[Opening DATA TO USE section]

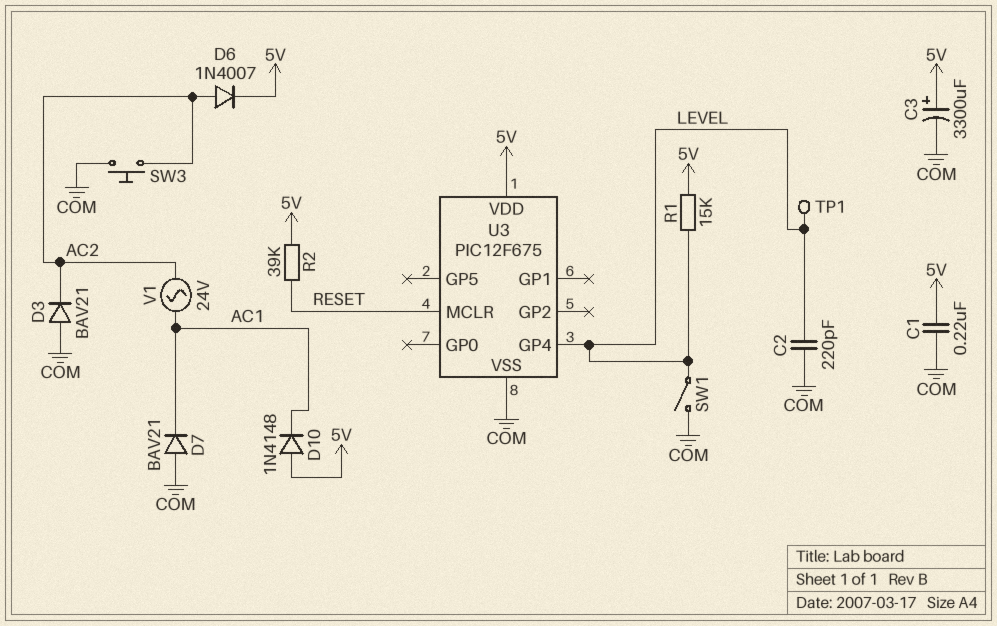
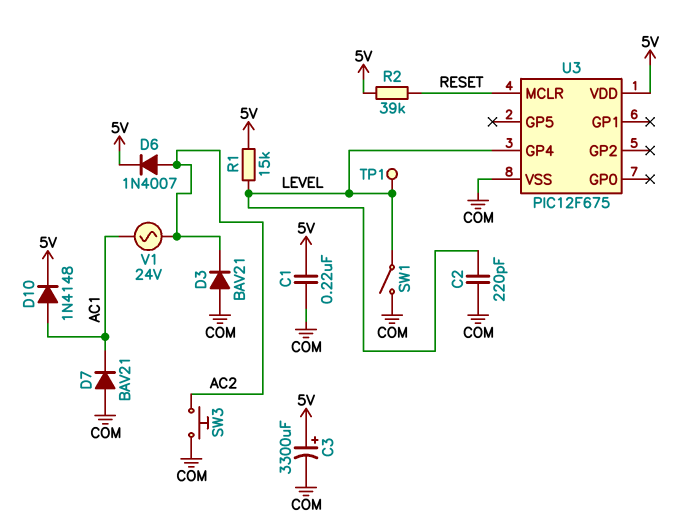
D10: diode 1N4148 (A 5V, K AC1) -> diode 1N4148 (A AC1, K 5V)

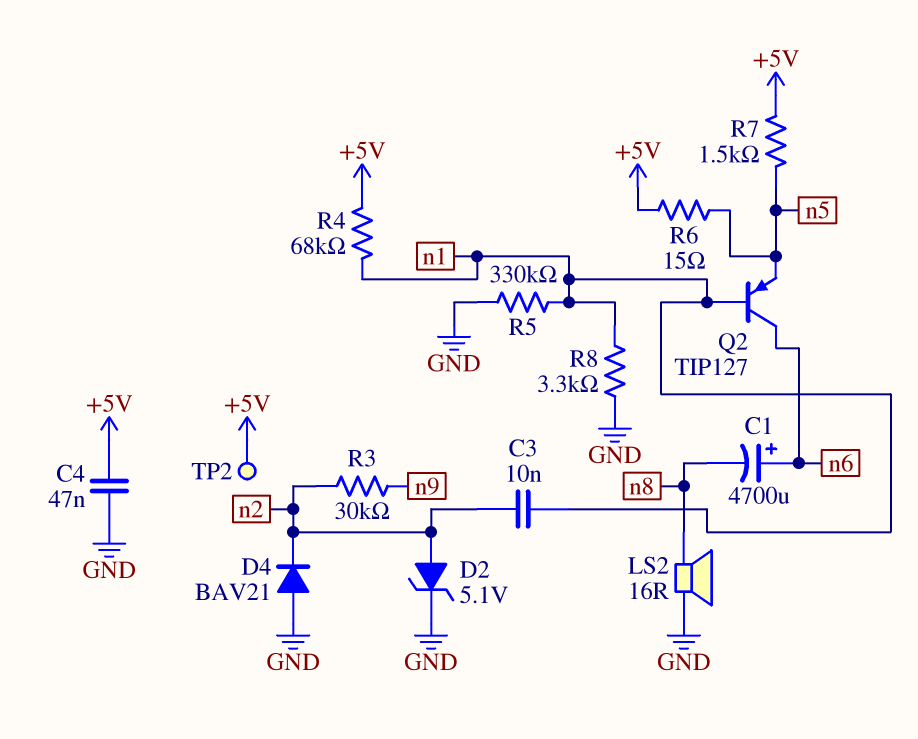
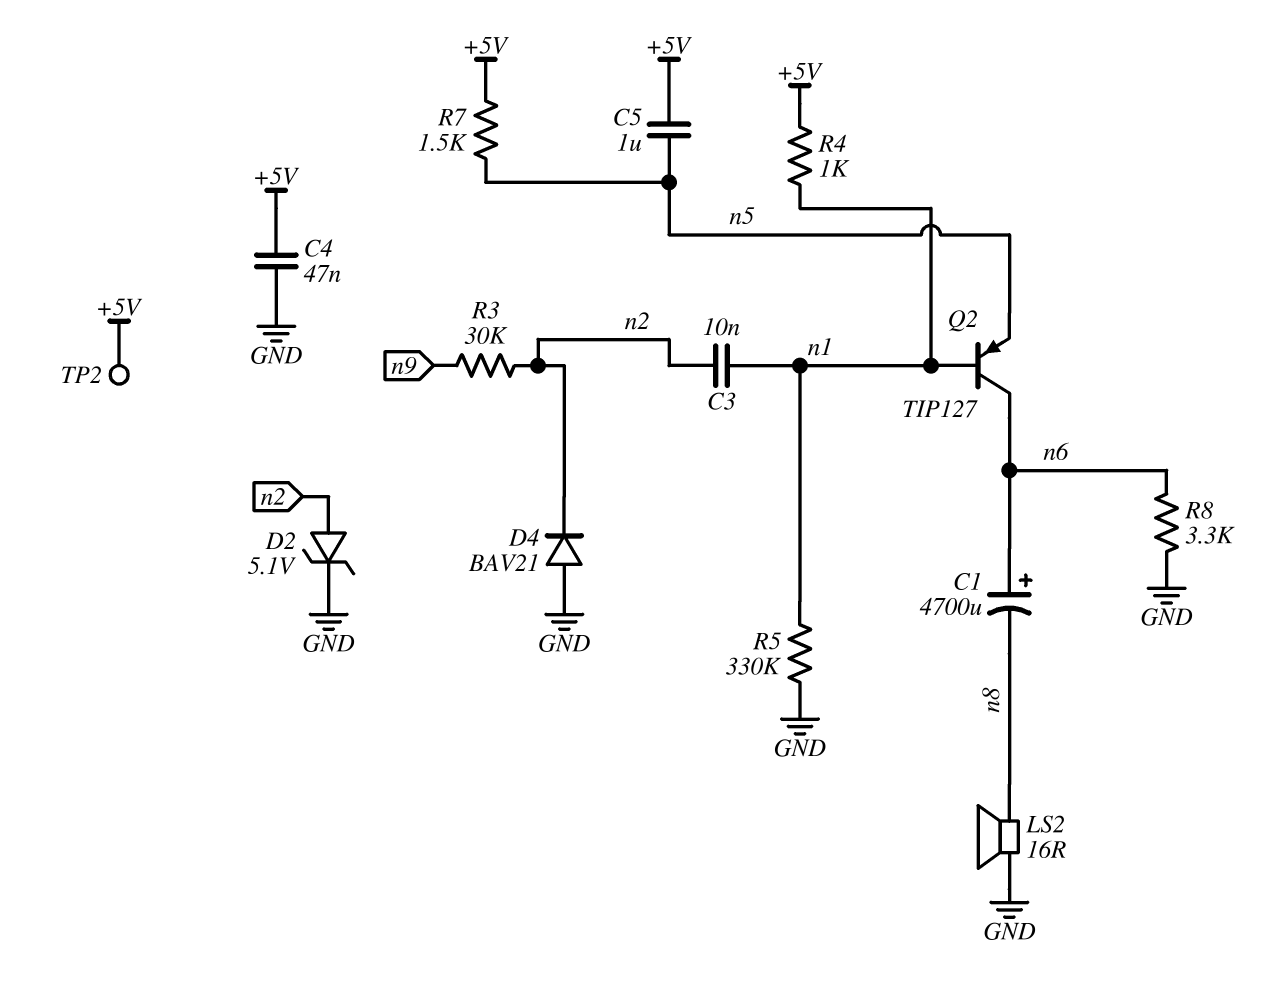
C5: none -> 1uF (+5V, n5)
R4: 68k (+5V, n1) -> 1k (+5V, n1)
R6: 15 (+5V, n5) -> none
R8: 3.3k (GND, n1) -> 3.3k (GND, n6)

[Closing DATA TO USE section]

* _EXERCISE DIRECTIONS_
The entries above need to be output again in full, exactly, and without pictures.

* _ANSWER SECTION_
D10: diode 1N4148 (A 5V, K AC1) -> diode 1N4148 (A AC1, K 5V)

C5: none -> 1uF (+5V, n5)
R4: 68k (+5V, n1) -> 1k (+5V, n1)
R6: 15 (+5V, n5) -> none
R8: 3.3k (GND, n1) -> 3.3k (GND, n6)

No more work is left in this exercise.